Task to complete:
Search for the word "VBUS" in the entries. Each line that holds it should be copied.

Material supplied:
━━━
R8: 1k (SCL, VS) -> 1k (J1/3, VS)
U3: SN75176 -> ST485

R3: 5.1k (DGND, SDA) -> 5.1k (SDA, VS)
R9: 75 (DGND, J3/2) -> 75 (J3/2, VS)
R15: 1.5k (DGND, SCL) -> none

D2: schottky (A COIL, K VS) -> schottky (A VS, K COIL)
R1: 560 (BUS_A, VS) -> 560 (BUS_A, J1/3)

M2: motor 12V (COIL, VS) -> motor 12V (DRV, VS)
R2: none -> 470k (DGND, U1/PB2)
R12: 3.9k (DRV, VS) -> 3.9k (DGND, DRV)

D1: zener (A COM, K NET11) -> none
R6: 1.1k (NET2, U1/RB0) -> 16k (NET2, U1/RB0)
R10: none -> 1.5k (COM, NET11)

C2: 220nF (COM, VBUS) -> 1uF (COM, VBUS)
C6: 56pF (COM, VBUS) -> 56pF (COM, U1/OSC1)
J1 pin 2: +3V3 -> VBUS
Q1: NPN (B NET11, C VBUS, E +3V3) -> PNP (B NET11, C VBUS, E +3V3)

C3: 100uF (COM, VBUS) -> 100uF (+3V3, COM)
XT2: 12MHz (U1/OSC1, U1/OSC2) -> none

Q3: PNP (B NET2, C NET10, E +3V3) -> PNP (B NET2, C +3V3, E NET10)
━━━
Result of this task:
C2: 220nF (COM, VBUS) -> 1uF (COM, VBUS)
C6: 56pF (COM, VBUS) -> 56pF (COM, U1/OSC1)
J1 pin 2: +3V3 -> VBUS
Q1: NPN (B NET11, C VBUS, E +3V3) -> PNP (B NET11, C VBUS, E +3V3)
C3: 100uF (COM, VBUS) -> 100uF (+3V3, COM)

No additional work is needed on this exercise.